*** Data for this task

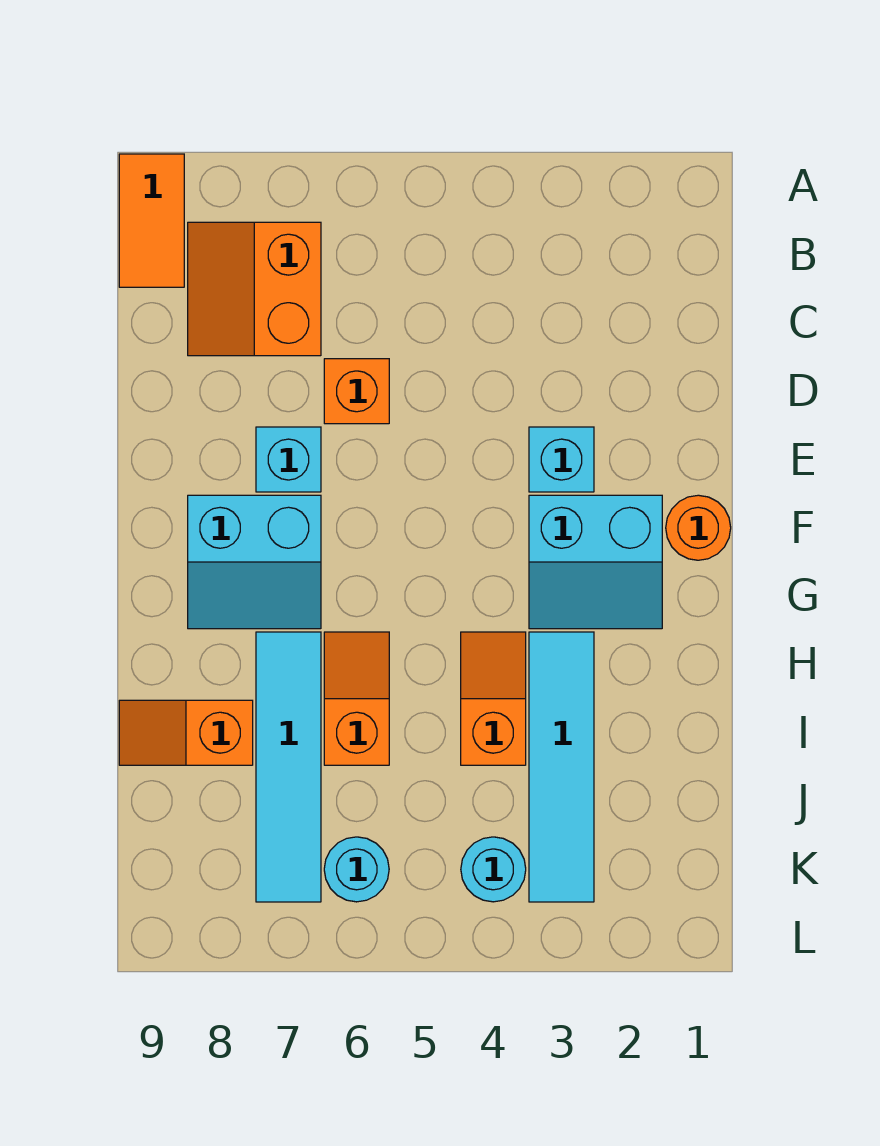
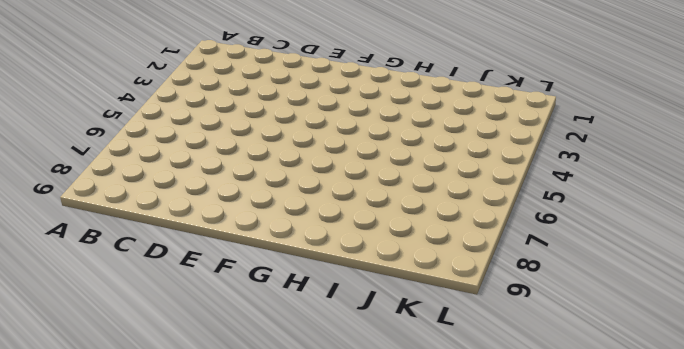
none -> orange tile A9:B9 level 1
none -> orange slope B7:C8 level 1 top 7
none -> orange brick D6 level 1

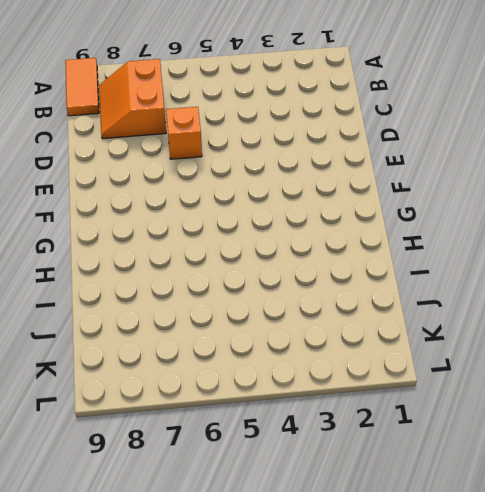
none -> cyan brick E3 level 1
none -> cyan brick E7 level 1
none -> orange round brick F1 level 1

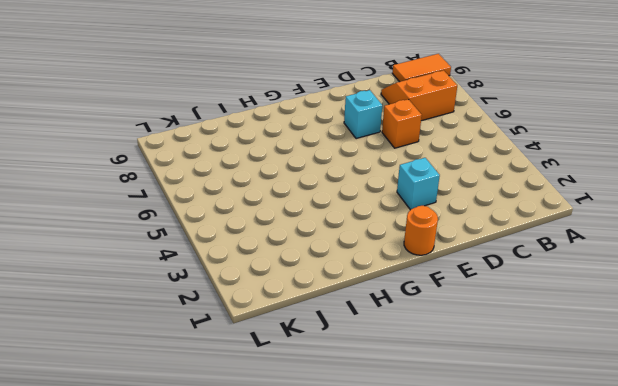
none -> cyan slope F2:G3 level 1 top F
none -> cyan slope F7:G8 level 1 top F
none -> cyan tile H3:K3 level 1

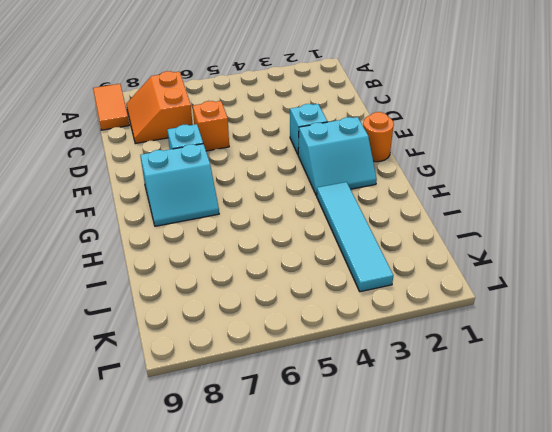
none -> orange slope H4:I4 level 1 top I
none -> orange slope H6:I6 level 1 top I
none -> cyan tile H7:K7 level 1

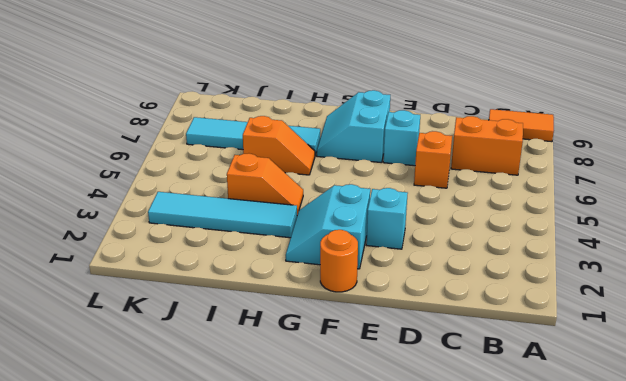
none -> orange slope I8:I9 level 1 top 8
none -> cyan round brick K4 level 1
none -> cyan round brick K6 level 1

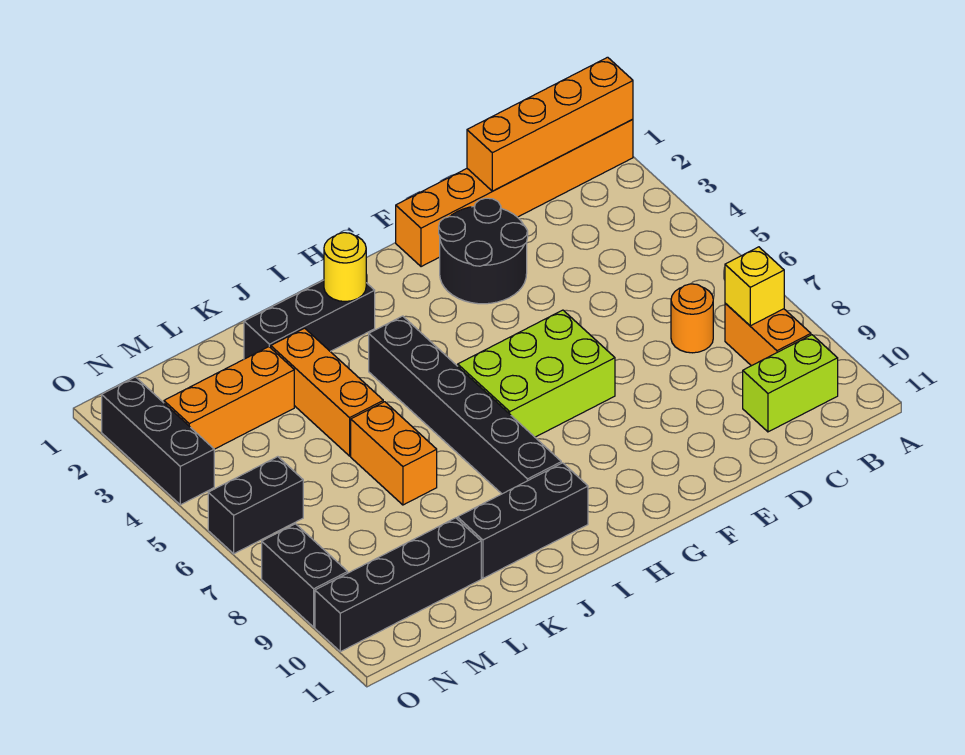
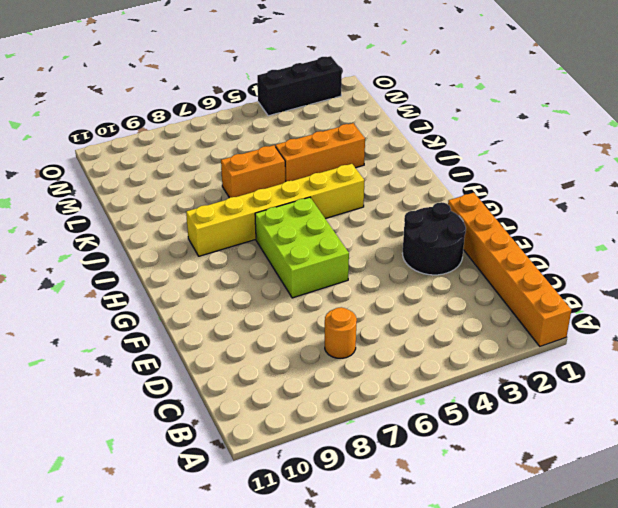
yellow brick I4:I9 level 1 -> black brick I4:I9 level 1
none -> orange brick B8:B9 level 1
none -> lime brick B10:C10 level 1
none -> black brick I2:K2 level 1

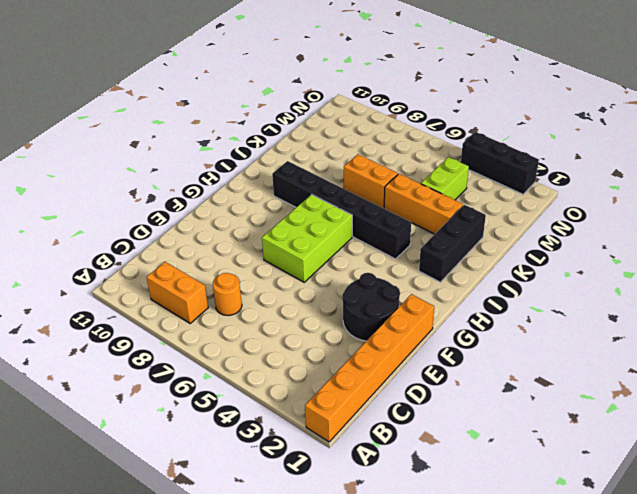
lime brick L4:M4 level 1 -> lime brick B10:C10 level 1
none -> black brick I10:K10 level 1
none -> orange brick L3:N3 level 1
none -> black brick L10:O10 level 1

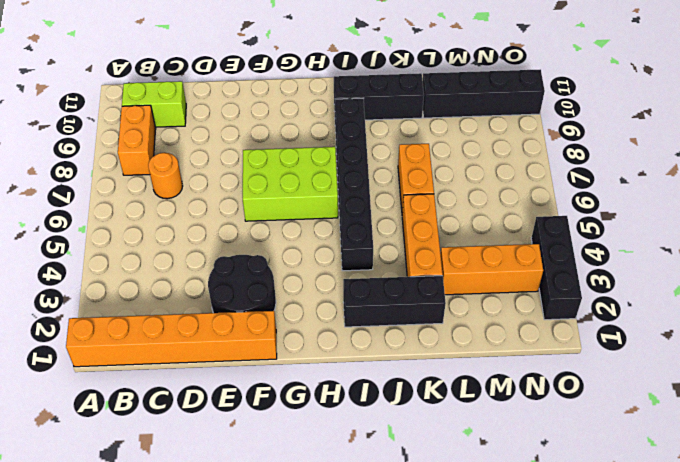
none -> black brick N6:O6 level 1
none -> black brick O8:O9 level 1
none -> orange brick A1:D1 level 2

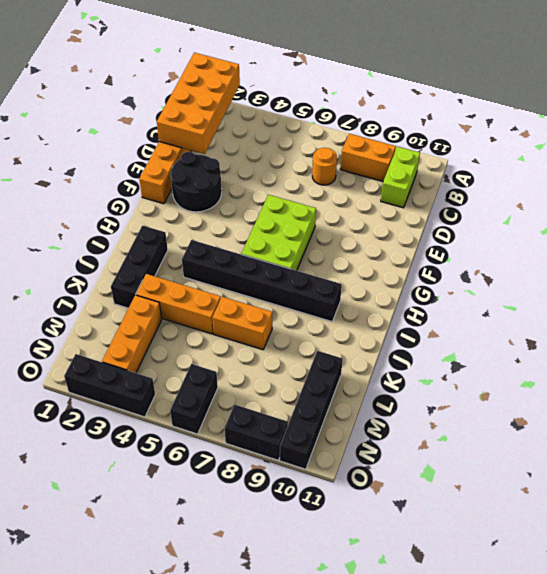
orange brick A1:D2 level 2 -> orange brick A1:D1 level 2
none -> black brick I10:K10 level 1
none -> yellow brick B8 level 2
none -> yellow round brick I2 level 2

******

Beginning with the line that holds "none -> cyan brick E7 level 1" and ending with the last line of the material above, extract every line exactly, pictures excluded.

none -> cyan brick E7 level 1
none -> orange round brick F1 level 1

none -> cyan slope F2:G3 level 1 top F
none -> cyan slope F7:G8 level 1 top F
none -> cyan tile H3:K3 level 1

none -> orange slope H4:I4 level 1 top I
none -> orange slope H6:I6 level 1 top I
none -> cyan tile H7:K7 level 1

none -> orange slope I8:I9 level 1 top 8
none -> cyan round brick K4 level 1
none -> cyan round brick K6 level 1

yellow brick I4:I9 level 1 -> black brick I4:I9 level 1
none -> orange brick B8:B9 level 1
none -> lime brick B10:C10 level 1
none -> black brick I2:K2 level 1

lime brick L4:M4 level 1 -> lime brick B10:C10 level 1
none -> black brick I10:K10 level 1
none -> orange brick L3:N3 level 1
none -> black brick L10:O10 level 1

none -> black brick N6:O6 level 1
none -> black brick O8:O9 level 1
none -> orange brick A1:D1 level 2

orange brick A1:D2 level 2 -> orange brick A1:D1 level 2
none -> black brick I10:K10 level 1
none -> yellow brick B8 level 2
none -> yellow round brick I2 level 2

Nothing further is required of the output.